[What to do] In full and without change, retype the records.

----- Excerpted data

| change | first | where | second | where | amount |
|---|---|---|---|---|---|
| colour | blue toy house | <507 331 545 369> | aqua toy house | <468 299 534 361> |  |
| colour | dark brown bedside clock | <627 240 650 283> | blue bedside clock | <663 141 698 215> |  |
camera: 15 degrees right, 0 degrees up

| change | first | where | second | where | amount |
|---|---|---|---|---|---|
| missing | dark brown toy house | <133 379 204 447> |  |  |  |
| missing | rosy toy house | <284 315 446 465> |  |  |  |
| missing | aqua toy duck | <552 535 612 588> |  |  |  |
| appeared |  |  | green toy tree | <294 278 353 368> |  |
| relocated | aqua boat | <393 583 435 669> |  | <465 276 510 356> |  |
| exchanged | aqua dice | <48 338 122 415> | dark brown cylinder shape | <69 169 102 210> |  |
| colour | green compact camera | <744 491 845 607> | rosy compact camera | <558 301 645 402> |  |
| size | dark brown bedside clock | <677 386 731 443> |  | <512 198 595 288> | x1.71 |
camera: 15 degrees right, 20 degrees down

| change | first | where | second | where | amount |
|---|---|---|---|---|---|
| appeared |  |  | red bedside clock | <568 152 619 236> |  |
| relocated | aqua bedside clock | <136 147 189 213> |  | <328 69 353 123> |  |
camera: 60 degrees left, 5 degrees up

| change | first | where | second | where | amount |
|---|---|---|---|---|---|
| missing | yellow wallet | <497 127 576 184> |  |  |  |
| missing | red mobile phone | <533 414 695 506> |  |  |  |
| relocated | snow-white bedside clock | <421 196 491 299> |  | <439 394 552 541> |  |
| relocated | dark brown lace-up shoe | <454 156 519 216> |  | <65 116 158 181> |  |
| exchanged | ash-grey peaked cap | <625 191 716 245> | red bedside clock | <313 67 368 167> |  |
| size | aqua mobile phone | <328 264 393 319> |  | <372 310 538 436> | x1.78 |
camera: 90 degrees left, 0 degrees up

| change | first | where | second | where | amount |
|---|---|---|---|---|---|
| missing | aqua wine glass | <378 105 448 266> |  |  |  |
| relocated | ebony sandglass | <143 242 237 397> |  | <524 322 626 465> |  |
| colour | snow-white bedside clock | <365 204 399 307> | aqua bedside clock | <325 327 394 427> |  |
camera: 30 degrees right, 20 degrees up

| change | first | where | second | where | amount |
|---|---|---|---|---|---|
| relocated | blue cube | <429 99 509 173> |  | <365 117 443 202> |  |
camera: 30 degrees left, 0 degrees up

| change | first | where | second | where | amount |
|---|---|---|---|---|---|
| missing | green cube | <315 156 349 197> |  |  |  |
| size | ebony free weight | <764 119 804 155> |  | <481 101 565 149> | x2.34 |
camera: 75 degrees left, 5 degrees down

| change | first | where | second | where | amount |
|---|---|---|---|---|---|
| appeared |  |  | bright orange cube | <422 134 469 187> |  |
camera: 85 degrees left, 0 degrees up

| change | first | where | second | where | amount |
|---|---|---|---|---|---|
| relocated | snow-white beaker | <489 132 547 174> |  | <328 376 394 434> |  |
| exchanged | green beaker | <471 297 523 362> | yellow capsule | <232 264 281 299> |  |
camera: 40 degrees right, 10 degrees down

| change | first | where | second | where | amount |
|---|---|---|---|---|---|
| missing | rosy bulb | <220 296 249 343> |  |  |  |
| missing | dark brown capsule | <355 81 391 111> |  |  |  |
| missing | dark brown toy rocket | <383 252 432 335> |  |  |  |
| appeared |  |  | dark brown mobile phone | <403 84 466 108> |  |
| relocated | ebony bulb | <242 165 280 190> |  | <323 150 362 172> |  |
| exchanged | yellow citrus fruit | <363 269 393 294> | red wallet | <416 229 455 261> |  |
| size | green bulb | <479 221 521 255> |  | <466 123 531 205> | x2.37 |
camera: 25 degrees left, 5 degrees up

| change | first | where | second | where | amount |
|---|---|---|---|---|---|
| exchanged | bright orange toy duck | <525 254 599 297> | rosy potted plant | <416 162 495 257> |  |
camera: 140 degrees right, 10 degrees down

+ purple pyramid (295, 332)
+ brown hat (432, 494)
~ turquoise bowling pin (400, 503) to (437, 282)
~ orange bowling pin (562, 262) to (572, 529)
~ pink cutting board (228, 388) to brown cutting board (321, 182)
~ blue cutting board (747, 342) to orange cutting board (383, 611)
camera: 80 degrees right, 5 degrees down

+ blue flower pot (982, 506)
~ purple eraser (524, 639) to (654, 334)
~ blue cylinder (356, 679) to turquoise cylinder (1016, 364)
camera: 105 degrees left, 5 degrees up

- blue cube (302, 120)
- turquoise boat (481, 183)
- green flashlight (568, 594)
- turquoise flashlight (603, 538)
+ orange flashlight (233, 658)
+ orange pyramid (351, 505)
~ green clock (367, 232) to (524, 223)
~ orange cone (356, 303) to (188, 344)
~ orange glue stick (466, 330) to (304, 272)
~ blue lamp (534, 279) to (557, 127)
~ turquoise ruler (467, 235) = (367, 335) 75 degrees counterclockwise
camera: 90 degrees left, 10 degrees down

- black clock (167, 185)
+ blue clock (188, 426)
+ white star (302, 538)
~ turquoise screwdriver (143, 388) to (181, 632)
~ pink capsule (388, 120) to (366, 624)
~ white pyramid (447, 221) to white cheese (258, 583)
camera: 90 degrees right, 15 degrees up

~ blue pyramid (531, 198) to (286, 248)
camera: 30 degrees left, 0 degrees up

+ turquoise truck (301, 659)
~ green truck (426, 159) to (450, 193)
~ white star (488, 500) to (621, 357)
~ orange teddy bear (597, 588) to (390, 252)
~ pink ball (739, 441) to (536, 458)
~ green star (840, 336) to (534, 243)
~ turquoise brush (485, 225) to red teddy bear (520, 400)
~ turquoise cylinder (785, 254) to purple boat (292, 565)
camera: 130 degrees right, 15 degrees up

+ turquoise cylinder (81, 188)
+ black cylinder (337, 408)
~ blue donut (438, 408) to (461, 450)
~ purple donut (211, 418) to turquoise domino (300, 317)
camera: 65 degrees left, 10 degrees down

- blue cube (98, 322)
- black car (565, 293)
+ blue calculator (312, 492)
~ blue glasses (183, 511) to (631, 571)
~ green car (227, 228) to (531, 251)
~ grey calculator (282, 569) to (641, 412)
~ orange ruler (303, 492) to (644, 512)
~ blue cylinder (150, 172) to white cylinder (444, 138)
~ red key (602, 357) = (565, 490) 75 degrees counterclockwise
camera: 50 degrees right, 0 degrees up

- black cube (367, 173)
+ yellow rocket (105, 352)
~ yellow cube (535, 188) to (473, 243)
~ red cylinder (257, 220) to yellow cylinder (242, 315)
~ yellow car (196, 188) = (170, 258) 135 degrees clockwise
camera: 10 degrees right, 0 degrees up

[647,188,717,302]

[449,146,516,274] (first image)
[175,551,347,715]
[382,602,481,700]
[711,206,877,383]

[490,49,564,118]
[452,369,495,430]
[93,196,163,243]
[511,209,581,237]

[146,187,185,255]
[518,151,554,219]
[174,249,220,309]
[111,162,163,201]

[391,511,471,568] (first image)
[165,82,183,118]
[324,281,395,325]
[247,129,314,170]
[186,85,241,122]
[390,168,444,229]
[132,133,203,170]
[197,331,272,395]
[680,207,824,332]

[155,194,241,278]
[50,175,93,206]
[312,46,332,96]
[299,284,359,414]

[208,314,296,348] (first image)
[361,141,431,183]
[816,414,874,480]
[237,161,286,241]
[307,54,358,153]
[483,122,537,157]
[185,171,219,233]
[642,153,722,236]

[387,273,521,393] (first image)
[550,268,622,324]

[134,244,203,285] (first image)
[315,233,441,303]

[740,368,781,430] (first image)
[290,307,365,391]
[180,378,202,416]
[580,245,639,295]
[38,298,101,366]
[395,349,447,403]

----------

[The answer]
| change | first | where | second | where | amount |
|---|---|---|---|---|---|
| colour | blue toy house | <507 331 545 369> | aqua toy house | <468 299 534 361> |  |
| colour | dark brown bedside clock | <627 240 650 283> | blue bedside clock | <663 141 698 215> |  |
camera: 15 degrees right, 0 degrees up

| change | first | where | second | where | amount |
|---|---|---|---|---|---|
| missing | dark brown toy house | <133 379 204 447> |  |  |  |
| missing | rosy toy house | <284 315 446 465> |  |  |  |
| missing | aqua toy duck | <552 535 612 588> |  |  |  |
| appeared |  |  | green toy tree | <294 278 353 368> |  |
| relocated | aqua boat | <393 583 435 669> |  | <465 276 510 356> |  |
| exchanged | aqua dice | <48 338 122 415> | dark brown cylinder shape | <69 169 102 210> |  |
| colour | green compact camera | <744 491 845 607> | rosy compact camera | <558 301 645 402> |  |
| size | dark brown bedside clock | <677 386 731 443> |  | <512 198 595 288> | x1.71 |
camera: 15 degrees right, 20 degrees down

| change | first | where | second | where | amount |
|---|---|---|---|---|---|
| appeared |  |  | red bedside clock | <568 152 619 236> |  |
| relocated | aqua bedside clock | <136 147 189 213> |  | <328 69 353 123> |  |
camera: 60 degrees left, 5 degrees up

| change | first | where | second | where | amount |
|---|---|---|---|---|---|
| missing | yellow wallet | <497 127 576 184> |  |  |  |
| missing | red mobile phone | <533 414 695 506> |  |  |  |
| relocated | snow-white bedside clock | <421 196 491 299> |  | <439 394 552 541> |  |
| relocated | dark brown lace-up shoe | <454 156 519 216> |  | <65 116 158 181> |  |
| exchanged | ash-grey peaked cap | <625 191 716 245> | red bedside clock | <313 67 368 167> |  |
| size | aqua mobile phone | <328 264 393 319> |  | <372 310 538 436> | x1.78 |
camera: 90 degrees left, 0 degrees up

| change | first | where | second | where | amount |
|---|---|---|---|---|---|
| missing | aqua wine glass | <378 105 448 266> |  |  |  |
| relocated | ebony sandglass | <143 242 237 397> |  | <524 322 626 465> |  |
| colour | snow-white bedside clock | <365 204 399 307> | aqua bedside clock | <325 327 394 427> |  |
camera: 30 degrees right, 20 degrees up

| change | first | where | second | where | amount |
|---|---|---|---|---|---|
| relocated | blue cube | <429 99 509 173> |  | <365 117 443 202> |  |
camera: 30 degrees left, 0 degrees up

| change | first | where | second | where | amount |
|---|---|---|---|---|---|
| missing | green cube | <315 156 349 197> |  |  |  |
| size | ebony free weight | <764 119 804 155> |  | <481 101 565 149> | x2.34 |
camera: 75 degrees left, 5 degrees down

| change | first | where | second | where | amount |
|---|---|---|---|---|---|
| appeared |  |  | bright orange cube | <422 134 469 187> |  |
camera: 85 degrees left, 0 degrees up

| change | first | where | second | where | amount |
|---|---|---|---|---|---|
| relocated | snow-white beaker | <489 132 547 174> |  | <328 376 394 434> |  |
| exchanged | green beaker | <471 297 523 362> | yellow capsule | <232 264 281 299> |  |
camera: 40 degrees right, 10 degrees down

| change | first | where | second | where | amount |
|---|---|---|---|---|---|
| missing | rosy bulb | <220 296 249 343> |  |  |  |
| missing | dark brown capsule | <355 81 391 111> |  |  |  |
| missing | dark brown toy rocket | <383 252 432 335> |  |  |  |
| appeared |  |  | dark brown mobile phone | <403 84 466 108> |  |
| relocated | ebony bulb | <242 165 280 190> |  | <323 150 362 172> |  |
| exchanged | yellow citrus fruit | <363 269 393 294> | red wallet | <416 229 455 261> |  |
| size | green bulb | <479 221 521 255> |  | <466 123 531 205> | x2.37 |
camera: 25 degrees left, 5 degrees up

| change | first | where | second | where | amount |
|---|---|---|---|---|---|
| exchanged | bright orange toy duck | <525 254 599 297> | rosy potted plant | <416 162 495 257> |  |
camera: 140 degrees right, 10 degrees down

+ purple pyramid (295, 332)
+ brown hat (432, 494)
~ turquoise bowling pin (400, 503) to (437, 282)
~ orange bowling pin (562, 262) to (572, 529)
~ pink cutting board (228, 388) to brown cutting board (321, 182)
~ blue cutting board (747, 342) to orange cutting board (383, 611)
camera: 80 degrees right, 5 degrees down

+ blue flower pot (982, 506)
~ purple eraser (524, 639) to (654, 334)
~ blue cylinder (356, 679) to turquoise cylinder (1016, 364)
camera: 105 degrees left, 5 degrees up

- blue cube (302, 120)
- turquoise boat (481, 183)
- green flashlight (568, 594)
- turquoise flashlight (603, 538)
+ orange flashlight (233, 658)
+ orange pyramid (351, 505)
~ green clock (367, 232) to (524, 223)
~ orange cone (356, 303) to (188, 344)
~ orange glue stick (466, 330) to (304, 272)
~ blue lamp (534, 279) to (557, 127)
~ turquoise ruler (467, 235) = (367, 335) 75 degrees counterclockwise
camera: 90 degrees left, 10 degrees down

- black clock (167, 185)
+ blue clock (188, 426)
+ white star (302, 538)
~ turquoise screwdriver (143, 388) to (181, 632)
~ pink capsule (388, 120) to (366, 624)
~ white pyramid (447, 221) to white cheese (258, 583)
camera: 90 degrees right, 15 degrees up

~ blue pyramid (531, 198) to (286, 248)
camera: 30 degrees left, 0 degrees up

+ turquoise truck (301, 659)
~ green truck (426, 159) to (450, 193)
~ white star (488, 500) to (621, 357)
~ orange teddy bear (597, 588) to (390, 252)
~ pink ball (739, 441) to (536, 458)
~ green star (840, 336) to (534, 243)
~ turquoise brush (485, 225) to red teddy bear (520, 400)
~ turquoise cylinder (785, 254) to purple boat (292, 565)
camera: 130 degrees right, 15 degrees up

+ turquoise cylinder (81, 188)
+ black cylinder (337, 408)
~ blue donut (438, 408) to (461, 450)
~ purple donut (211, 418) to turquoise domino (300, 317)
camera: 65 degrees left, 10 degrees down

- blue cube (98, 322)
- black car (565, 293)
+ blue calculator (312, 492)
~ blue glasses (183, 511) to (631, 571)
~ green car (227, 228) to (531, 251)
~ grey calculator (282, 569) to (641, 412)
~ orange ruler (303, 492) to (644, 512)
~ blue cylinder (150, 172) to white cylinder (444, 138)
~ red key (602, 357) = (565, 490) 75 degrees counterclockwise
camera: 50 degrees right, 0 degrees up

- black cube (367, 173)
+ yellow rocket (105, 352)
~ yellow cube (535, 188) to (473, 243)
~ red cylinder (257, 220) to yellow cylinder (242, 315)
~ yellow car (196, 188) = (170, 258) 135 degrees clockwise
camera: 10 degrees right, 0 degrees up

[647,188,717,302]

[449,146,516,274] (first image)
[175,551,347,715]
[382,602,481,700]
[711,206,877,383]

[490,49,564,118]
[452,369,495,430]
[93,196,163,243]
[511,209,581,237]

[146,187,185,255]
[518,151,554,219]
[174,249,220,309]
[111,162,163,201]

[391,511,471,568] (first image)
[165,82,183,118]
[324,281,395,325]
[247,129,314,170]
[186,85,241,122]
[390,168,444,229]
[132,133,203,170]
[197,331,272,395]
[680,207,824,332]

[155,194,241,278]
[50,175,93,206]
[312,46,332,96]
[299,284,359,414]

[208,314,296,348] (first image)
[361,141,431,183]
[816,414,874,480]
[237,161,286,241]
[307,54,358,153]
[483,122,537,157]
[185,171,219,233]
[642,153,722,236]

[387,273,521,393] (first image)
[550,268,622,324]

[134,244,203,285] (first image)
[315,233,441,303]

[740,368,781,430] (first image)
[290,307,365,391]
[180,378,202,416]
[580,245,639,295]
[38,298,101,366]
[395,349,447,403]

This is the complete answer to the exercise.